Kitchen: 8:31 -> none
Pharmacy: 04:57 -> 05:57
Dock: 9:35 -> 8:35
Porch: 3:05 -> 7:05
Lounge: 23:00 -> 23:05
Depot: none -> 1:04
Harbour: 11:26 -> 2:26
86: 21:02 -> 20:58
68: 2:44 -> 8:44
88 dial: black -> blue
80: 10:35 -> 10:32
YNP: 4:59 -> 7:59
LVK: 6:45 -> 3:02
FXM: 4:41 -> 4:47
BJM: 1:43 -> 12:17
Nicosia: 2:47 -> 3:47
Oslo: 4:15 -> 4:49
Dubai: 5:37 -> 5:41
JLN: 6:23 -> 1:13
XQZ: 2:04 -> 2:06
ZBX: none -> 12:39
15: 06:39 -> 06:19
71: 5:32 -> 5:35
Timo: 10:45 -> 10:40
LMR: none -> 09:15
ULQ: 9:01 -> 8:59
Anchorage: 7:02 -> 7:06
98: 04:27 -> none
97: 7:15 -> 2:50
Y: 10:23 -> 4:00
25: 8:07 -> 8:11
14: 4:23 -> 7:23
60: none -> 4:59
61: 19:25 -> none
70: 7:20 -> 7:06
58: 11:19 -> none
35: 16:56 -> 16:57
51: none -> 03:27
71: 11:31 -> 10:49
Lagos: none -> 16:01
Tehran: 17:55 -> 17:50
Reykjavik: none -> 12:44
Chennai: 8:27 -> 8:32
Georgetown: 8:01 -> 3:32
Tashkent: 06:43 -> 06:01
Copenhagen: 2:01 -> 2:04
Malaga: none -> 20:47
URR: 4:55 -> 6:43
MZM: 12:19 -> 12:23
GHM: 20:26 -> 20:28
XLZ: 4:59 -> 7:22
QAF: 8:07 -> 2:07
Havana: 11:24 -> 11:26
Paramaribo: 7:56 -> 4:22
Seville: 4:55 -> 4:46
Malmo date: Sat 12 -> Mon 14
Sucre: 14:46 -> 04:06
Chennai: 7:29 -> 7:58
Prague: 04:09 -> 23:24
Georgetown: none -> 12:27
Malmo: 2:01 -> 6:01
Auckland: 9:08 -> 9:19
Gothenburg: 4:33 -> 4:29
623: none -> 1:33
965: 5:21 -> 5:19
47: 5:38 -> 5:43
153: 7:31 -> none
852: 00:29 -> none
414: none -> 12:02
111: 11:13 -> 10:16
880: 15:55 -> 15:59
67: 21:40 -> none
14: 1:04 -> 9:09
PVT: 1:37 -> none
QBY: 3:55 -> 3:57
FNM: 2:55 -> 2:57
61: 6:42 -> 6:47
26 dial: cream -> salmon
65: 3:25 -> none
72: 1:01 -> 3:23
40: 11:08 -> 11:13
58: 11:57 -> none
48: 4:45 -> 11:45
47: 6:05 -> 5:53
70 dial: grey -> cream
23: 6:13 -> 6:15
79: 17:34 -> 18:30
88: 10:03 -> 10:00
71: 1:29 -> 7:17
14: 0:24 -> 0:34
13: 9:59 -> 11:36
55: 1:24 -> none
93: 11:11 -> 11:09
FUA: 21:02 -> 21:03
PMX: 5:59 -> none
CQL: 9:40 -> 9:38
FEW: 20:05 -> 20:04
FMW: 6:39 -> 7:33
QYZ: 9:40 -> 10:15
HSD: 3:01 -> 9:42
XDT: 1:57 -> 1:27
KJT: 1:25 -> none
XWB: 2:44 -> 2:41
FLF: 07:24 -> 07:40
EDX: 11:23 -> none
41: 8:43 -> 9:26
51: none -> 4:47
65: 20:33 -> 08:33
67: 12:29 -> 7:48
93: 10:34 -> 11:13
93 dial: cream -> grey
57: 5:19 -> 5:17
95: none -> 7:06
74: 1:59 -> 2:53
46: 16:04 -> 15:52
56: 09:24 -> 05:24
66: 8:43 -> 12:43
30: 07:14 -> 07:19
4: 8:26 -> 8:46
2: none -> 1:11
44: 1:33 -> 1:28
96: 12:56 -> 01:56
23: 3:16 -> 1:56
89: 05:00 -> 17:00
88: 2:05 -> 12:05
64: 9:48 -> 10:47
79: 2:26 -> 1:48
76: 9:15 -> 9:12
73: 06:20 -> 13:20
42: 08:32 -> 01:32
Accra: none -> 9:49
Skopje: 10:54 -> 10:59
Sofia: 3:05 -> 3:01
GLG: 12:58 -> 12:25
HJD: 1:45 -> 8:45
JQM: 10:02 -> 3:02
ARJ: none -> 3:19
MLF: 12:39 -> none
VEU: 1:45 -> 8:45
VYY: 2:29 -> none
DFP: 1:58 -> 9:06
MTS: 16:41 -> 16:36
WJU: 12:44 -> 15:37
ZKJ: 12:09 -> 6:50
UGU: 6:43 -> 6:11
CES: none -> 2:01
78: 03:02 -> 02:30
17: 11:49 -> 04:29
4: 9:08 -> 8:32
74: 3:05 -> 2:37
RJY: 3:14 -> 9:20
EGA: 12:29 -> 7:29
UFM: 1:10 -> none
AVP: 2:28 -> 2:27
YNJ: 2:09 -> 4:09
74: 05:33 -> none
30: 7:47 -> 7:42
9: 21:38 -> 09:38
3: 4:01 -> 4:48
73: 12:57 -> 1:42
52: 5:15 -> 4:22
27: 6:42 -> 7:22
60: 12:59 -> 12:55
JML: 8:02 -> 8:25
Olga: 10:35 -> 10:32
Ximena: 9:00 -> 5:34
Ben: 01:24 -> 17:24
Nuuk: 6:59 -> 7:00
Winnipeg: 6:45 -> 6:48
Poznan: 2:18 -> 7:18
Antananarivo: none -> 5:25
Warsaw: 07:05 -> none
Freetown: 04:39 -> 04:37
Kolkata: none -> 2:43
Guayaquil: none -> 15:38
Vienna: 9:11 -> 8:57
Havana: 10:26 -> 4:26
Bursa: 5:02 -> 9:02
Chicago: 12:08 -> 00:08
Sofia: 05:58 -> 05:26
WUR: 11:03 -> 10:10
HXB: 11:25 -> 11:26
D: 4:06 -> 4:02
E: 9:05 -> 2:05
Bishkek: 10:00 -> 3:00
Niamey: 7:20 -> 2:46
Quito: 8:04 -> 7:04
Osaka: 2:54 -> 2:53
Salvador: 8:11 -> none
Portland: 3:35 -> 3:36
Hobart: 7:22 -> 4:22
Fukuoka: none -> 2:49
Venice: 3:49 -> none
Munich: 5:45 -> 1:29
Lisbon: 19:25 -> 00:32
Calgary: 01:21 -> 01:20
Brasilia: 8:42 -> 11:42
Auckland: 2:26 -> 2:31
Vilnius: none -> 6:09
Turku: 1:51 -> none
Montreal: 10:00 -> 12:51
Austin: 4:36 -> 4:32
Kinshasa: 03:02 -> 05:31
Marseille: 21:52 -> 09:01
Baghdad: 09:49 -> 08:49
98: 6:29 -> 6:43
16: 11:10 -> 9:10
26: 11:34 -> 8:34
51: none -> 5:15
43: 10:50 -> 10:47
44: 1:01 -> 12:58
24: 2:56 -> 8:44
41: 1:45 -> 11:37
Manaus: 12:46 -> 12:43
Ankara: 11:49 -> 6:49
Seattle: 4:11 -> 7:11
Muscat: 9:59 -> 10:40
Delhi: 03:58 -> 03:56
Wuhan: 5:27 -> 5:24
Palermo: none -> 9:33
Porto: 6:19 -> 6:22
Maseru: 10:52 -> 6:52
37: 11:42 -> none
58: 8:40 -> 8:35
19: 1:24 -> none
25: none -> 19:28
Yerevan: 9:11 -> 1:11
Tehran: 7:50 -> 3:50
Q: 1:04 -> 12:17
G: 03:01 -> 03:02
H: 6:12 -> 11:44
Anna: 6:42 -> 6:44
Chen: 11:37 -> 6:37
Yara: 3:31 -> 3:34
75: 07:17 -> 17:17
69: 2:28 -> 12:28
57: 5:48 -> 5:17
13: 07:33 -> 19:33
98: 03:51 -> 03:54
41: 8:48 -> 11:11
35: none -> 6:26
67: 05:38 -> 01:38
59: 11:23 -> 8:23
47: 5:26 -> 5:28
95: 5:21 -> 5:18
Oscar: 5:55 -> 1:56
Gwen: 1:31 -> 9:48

EXERCISE:
Reproduce the listing above without changes, starting at its first line and stopping after the line that contains "Malmo date: Sat 12 -> Mon 14".

EXERCISE OUTPUT:
Kitchen: 8:31 -> none
Pharmacy: 04:57 -> 05:57
Dock: 9:35 -> 8:35
Porch: 3:05 -> 7:05
Lounge: 23:00 -> 23:05
Depot: none -> 1:04
Harbour: 11:26 -> 2:26
86: 21:02 -> 20:58
68: 2:44 -> 8:44
88 dial: black -> blue
80: 10:35 -> 10:32
YNP: 4:59 -> 7:59
LVK: 6:45 -> 3:02
FXM: 4:41 -> 4:47
BJM: 1:43 -> 12:17
Nicosia: 2:47 -> 3:47
Oslo: 4:15 -> 4:49
Dubai: 5:37 -> 5:41
JLN: 6:23 -> 1:13
XQZ: 2:04 -> 2:06
ZBX: none -> 12:39
15: 06:39 -> 06:19
71: 5:32 -> 5:35
Timo: 10:45 -> 10:40
LMR: none -> 09:15
ULQ: 9:01 -> 8:59
Anchorage: 7:02 -> 7:06
98: 04:27 -> none
97: 7:15 -> 2:50
Y: 10:23 -> 4:00
25: 8:07 -> 8:11
14: 4:23 -> 7:23
60: none -> 4:59
61: 19:25 -> none
70: 7:20 -> 7:06
58: 11:19 -> none
35: 16:56 -> 16:57
51: none -> 03:27
71: 11:31 -> 10:49
Lagos: none -> 16:01
Tehran: 17:55 -> 17:50
Reykjavik: none -> 12:44
Chennai: 8:27 -> 8:32
Georgetown: 8:01 -> 3:32
Tashkent: 06:43 -> 06:01
Copenhagen: 2:01 -> 2:04
Malaga: none -> 20:47
URR: 4:55 -> 6:43
MZM: 12:19 -> 12:23
GHM: 20:26 -> 20:28
XLZ: 4:59 -> 7:22
QAF: 8:07 -> 2:07
Havana: 11:24 -> 11:26
Paramaribo: 7:56 -> 4:22
Seville: 4:55 -> 4:46
Malmo date: Sat 12 -> Mon 14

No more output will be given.